__ENTRIES PROVIDED__.

• • • •

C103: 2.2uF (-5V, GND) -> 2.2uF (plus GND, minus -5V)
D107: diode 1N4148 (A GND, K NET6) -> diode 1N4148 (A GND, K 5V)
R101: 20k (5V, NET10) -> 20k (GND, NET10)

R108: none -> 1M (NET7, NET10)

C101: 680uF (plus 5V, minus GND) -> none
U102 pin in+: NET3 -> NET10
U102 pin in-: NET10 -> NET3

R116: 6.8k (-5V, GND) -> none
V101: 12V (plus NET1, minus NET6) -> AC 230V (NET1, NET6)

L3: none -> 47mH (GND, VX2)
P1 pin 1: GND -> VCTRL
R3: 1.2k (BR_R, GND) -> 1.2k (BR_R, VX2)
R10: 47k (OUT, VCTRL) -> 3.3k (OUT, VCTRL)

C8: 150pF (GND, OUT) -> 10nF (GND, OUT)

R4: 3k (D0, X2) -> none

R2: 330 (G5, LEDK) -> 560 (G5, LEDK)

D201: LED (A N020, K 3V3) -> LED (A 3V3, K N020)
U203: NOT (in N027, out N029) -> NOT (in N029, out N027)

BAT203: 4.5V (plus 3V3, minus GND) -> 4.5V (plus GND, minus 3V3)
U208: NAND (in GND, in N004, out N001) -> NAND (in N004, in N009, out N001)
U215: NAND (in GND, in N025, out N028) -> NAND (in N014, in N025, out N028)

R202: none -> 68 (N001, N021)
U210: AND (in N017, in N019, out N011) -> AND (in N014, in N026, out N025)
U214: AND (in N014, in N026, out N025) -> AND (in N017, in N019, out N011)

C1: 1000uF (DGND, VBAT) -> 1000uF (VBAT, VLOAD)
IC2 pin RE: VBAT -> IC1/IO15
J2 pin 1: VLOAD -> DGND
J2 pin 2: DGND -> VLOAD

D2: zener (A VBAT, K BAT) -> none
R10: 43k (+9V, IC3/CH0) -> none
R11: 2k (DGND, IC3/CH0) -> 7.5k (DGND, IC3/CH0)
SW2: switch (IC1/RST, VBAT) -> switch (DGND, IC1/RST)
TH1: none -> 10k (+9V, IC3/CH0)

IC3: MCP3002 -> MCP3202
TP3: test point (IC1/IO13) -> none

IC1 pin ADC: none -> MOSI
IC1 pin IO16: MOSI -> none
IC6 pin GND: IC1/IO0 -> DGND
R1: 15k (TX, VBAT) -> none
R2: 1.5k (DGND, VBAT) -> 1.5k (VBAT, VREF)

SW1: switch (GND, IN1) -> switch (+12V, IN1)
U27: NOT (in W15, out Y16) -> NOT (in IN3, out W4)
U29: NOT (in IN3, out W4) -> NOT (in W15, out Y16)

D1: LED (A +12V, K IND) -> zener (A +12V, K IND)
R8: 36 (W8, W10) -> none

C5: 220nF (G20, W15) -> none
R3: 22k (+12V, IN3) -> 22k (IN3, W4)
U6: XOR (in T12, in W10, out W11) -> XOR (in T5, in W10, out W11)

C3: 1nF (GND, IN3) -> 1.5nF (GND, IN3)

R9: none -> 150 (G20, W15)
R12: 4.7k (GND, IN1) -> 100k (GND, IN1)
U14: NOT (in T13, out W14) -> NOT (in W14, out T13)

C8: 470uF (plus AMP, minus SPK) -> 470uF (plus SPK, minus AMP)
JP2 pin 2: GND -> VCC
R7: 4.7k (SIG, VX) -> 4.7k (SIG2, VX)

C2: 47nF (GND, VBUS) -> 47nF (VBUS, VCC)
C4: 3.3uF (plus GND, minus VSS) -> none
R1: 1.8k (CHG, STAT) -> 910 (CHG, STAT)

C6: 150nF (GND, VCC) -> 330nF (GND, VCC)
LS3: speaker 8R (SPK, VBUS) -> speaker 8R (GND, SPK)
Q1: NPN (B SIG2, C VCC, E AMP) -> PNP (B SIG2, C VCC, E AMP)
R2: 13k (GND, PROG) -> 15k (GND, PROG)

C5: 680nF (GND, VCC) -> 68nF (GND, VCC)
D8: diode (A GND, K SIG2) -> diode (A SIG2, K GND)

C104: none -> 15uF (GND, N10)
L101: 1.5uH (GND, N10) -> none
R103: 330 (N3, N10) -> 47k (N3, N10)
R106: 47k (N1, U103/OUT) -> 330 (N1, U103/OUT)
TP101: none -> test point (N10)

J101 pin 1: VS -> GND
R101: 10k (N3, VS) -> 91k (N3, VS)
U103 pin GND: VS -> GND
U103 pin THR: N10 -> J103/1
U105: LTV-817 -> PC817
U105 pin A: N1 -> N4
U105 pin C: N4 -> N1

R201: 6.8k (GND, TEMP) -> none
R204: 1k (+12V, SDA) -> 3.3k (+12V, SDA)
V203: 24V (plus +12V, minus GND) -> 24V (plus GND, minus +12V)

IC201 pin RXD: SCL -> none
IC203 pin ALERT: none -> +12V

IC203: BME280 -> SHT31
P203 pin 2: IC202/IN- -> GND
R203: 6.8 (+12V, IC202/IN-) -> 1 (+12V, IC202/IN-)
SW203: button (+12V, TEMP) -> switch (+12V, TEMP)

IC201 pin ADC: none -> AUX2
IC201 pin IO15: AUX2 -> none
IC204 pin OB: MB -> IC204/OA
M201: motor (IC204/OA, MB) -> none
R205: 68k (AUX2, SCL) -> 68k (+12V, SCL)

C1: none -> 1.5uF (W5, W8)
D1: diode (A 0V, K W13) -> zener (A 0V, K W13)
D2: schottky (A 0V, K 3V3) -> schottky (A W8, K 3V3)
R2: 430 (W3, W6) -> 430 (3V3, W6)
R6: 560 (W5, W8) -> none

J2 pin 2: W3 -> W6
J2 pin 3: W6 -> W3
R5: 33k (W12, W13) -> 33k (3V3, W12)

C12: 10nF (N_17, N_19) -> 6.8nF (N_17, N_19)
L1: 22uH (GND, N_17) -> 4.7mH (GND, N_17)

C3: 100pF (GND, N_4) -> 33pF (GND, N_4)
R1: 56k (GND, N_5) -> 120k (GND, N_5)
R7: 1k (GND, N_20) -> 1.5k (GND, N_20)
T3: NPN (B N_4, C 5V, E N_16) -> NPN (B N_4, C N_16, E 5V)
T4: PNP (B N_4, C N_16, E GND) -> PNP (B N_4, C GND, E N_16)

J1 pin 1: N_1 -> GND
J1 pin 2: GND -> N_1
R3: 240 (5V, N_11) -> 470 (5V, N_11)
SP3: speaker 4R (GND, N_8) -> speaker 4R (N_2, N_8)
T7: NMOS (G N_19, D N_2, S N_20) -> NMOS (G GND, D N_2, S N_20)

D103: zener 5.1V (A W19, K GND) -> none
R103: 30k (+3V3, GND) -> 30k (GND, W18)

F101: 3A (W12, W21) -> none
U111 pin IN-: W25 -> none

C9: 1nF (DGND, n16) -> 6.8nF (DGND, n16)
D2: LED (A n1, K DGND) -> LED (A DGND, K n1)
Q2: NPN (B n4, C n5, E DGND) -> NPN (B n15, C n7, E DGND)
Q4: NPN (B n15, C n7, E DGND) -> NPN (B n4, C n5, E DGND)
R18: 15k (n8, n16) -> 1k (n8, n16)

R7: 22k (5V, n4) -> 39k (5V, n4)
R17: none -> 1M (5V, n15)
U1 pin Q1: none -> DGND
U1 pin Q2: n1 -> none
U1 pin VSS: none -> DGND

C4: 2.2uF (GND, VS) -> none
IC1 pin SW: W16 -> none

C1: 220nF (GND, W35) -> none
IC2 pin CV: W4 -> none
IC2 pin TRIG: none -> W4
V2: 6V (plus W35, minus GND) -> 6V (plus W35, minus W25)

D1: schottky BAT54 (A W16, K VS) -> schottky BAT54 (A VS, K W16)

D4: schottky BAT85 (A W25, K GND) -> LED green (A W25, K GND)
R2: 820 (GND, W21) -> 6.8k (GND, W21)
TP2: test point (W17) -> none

• • • •

__TASK REQUIREMENTS__. Your task is to extract the lines running from the one with "U1 pin VSS: none -> DGND" to the end of the material, inclusive, copying each exactly and adding nothing.

__WORKED SOLUTION__.
U1 pin VSS: none -> DGND

C4: 2.2uF (GND, VS) -> none
IC1 pin SW: W16 -> none

C1: 220nF (GND, W35) -> none
IC2 pin CV: W4 -> none
IC2 pin TRIG: none -> W4
V2: 6V (plus W35, minus GND) -> 6V (plus W35, minus W25)

D1: schottky BAT54 (A W16, K VS) -> schottky BAT54 (A VS, K W16)

D4: schottky BAT85 (A W25, K GND) -> LED green (A W25, K GND)
R2: 820 (GND, W21) -> 6.8k (GND, W21)
TP2: test point (W17) -> none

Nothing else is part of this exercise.